## [PROBLEM TO SOLVE]
Write out the records word for word, with no pictures.

## [EXERCISE INPUTS]

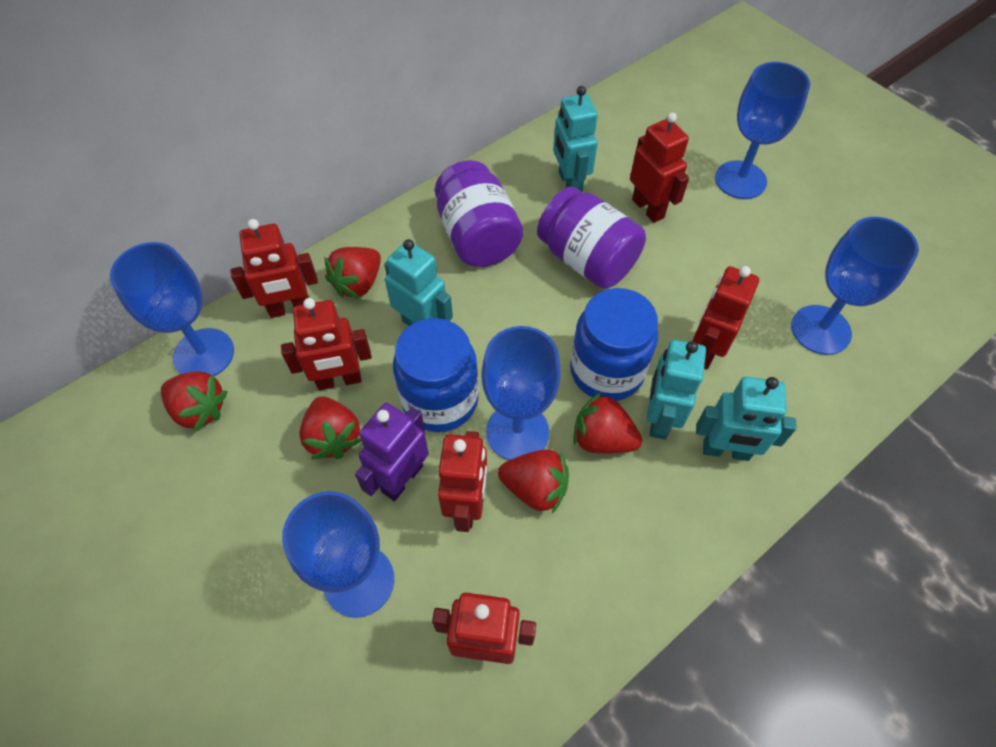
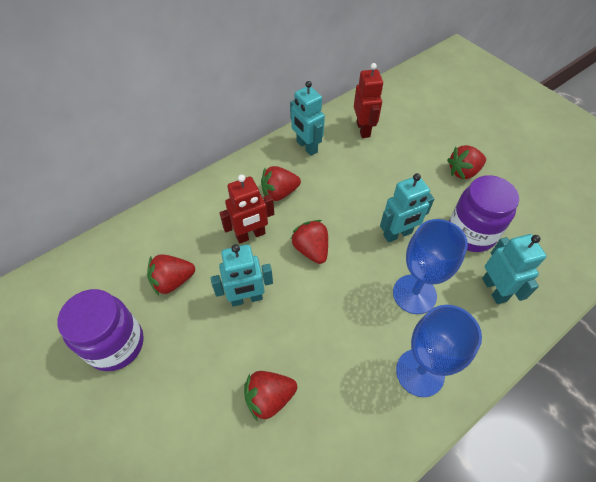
blue goblet: 5 -> 2
blue jar: 2 -> 0
purple robot: 1 -> 0
red robot: 6 -> 2

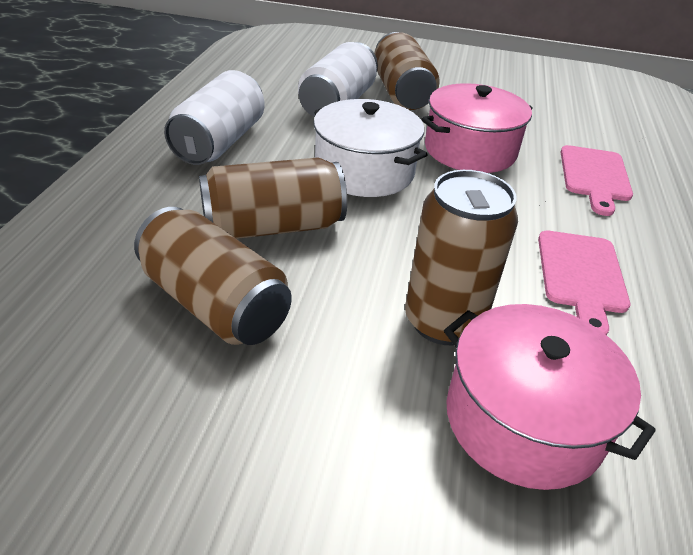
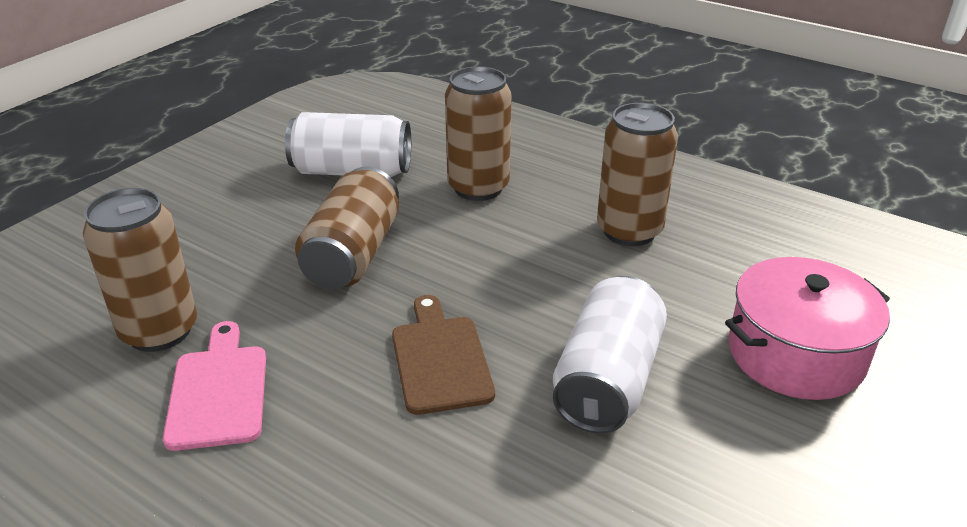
brown cutting board: 0 -> 1
pink cutting board: 2 -> 1
pink pot: 2 -> 1
white pot: 1 -> 0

## [RESULT FOR THIS TASK]
blue goblet: 5 -> 2
blue jar: 2 -> 0
purple robot: 1 -> 0
red robot: 6 -> 2

brown cutting board: 0 -> 1
pink cutting board: 2 -> 1
pink pot: 2 -> 1
white pot: 1 -> 0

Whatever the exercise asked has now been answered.